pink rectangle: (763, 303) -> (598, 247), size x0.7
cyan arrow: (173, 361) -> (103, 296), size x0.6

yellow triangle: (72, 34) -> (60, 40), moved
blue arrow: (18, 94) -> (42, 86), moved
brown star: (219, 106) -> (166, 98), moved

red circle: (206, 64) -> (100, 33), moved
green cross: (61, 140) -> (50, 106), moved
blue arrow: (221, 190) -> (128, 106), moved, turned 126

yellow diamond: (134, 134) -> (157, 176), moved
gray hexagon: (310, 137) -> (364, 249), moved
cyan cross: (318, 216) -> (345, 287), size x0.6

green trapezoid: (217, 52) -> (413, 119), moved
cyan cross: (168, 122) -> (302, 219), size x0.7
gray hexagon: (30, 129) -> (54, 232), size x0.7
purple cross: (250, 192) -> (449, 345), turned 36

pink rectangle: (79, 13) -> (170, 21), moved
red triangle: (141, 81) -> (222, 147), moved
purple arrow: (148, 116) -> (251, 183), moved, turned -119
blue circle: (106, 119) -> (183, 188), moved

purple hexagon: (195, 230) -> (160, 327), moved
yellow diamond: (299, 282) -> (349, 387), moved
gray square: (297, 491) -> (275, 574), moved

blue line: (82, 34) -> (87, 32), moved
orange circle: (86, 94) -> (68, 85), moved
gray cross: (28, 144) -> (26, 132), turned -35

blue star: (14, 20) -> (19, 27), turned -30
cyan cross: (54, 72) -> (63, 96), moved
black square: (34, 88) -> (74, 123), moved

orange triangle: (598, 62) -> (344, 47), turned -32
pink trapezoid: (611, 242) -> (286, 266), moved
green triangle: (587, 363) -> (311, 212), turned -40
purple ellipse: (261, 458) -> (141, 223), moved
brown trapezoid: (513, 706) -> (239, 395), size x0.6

# # # #

_TASK ITEM:_ Copy out every line in the listing where the word "yellow" appears.

_ANSWER FOR THE TASK:_
yellow triangle: (72, 34) -> (60, 40), moved
yellow diamond: (134, 134) -> (157, 176), moved
yellow diamond: (299, 282) -> (349, 387), moved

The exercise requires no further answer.